Data excerpts START

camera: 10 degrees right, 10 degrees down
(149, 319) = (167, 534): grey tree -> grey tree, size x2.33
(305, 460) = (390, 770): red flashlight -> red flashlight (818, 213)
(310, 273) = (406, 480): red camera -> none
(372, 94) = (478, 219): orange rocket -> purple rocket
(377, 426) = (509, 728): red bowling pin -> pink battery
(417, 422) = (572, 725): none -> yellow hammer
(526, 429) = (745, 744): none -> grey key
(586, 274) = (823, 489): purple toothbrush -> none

Data excerpts END
Data excerpts START

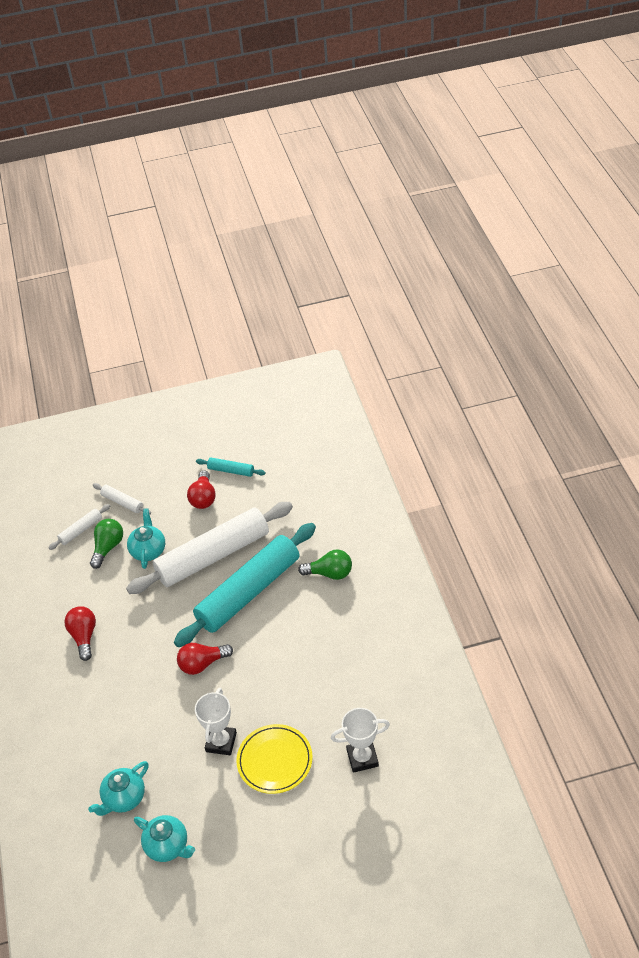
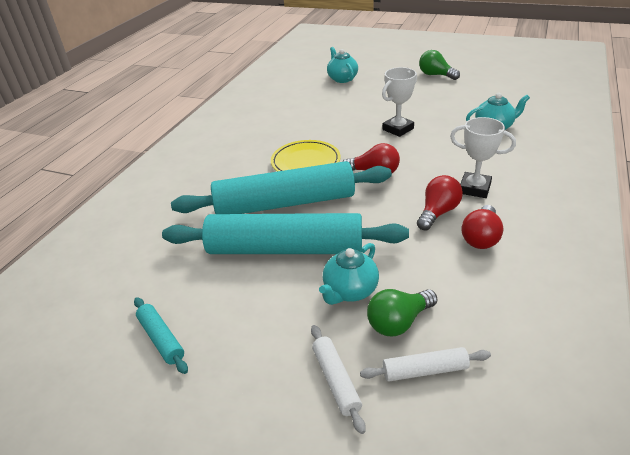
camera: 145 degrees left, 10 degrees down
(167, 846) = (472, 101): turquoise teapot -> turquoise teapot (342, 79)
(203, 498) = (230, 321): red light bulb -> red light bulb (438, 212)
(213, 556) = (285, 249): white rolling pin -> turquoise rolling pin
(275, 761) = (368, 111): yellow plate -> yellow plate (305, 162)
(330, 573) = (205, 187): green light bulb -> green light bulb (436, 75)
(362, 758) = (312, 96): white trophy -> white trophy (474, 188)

Data excerpts END

### Exercise goal
Give back, word for word, only the lines above from the line holding "(377, 426) = (509, 728): red" to the line holding "(586, 274) = (823, 489): purple", both included.

### Output for this exercise
(377, 426) = (509, 728): red bowling pin -> pink battery
(417, 422) = (572, 725): none -> yellow hammer
(526, 429) = (745, 744): none -> grey key
(586, 274) = (823, 489): purple toothbrush -> none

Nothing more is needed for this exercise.